#### Extracted records

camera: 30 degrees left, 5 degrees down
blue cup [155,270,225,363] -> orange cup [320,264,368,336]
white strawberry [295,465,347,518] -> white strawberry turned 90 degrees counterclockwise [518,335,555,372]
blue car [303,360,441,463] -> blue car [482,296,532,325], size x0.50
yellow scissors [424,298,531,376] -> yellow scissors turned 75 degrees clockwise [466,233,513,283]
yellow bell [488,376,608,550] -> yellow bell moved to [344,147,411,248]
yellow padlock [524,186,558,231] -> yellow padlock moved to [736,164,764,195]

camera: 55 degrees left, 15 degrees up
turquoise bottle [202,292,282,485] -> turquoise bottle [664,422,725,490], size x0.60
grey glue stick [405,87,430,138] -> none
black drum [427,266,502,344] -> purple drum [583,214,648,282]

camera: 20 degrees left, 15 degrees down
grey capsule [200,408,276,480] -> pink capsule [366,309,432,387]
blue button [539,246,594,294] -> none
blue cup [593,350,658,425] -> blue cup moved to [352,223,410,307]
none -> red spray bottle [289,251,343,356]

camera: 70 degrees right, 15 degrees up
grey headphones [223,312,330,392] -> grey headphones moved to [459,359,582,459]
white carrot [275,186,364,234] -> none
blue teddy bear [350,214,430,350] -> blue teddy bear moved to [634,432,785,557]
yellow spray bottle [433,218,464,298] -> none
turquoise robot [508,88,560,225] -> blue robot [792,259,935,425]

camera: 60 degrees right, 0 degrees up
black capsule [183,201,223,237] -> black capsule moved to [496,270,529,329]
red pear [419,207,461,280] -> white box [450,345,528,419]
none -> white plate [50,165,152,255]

########

» **What you should do**: Transcribe word for word the lines from the one holding "blue teddy bear [350,214,430,350]" to the last line of the listing above, inclusive.

» **Answer box**:
blue teddy bear [350,214,430,350] -> blue teddy bear moved to [634,432,785,557]
yellow spray bottle [433,218,464,298] -> none
turquoise robot [508,88,560,225] -> blue robot [792,259,935,425]

camera: 60 degrees right, 0 degrees up
black capsule [183,201,223,237] -> black capsule moved to [496,270,529,329]
red pear [419,207,461,280] -> white box [450,345,528,419]
none -> white plate [50,165,152,255]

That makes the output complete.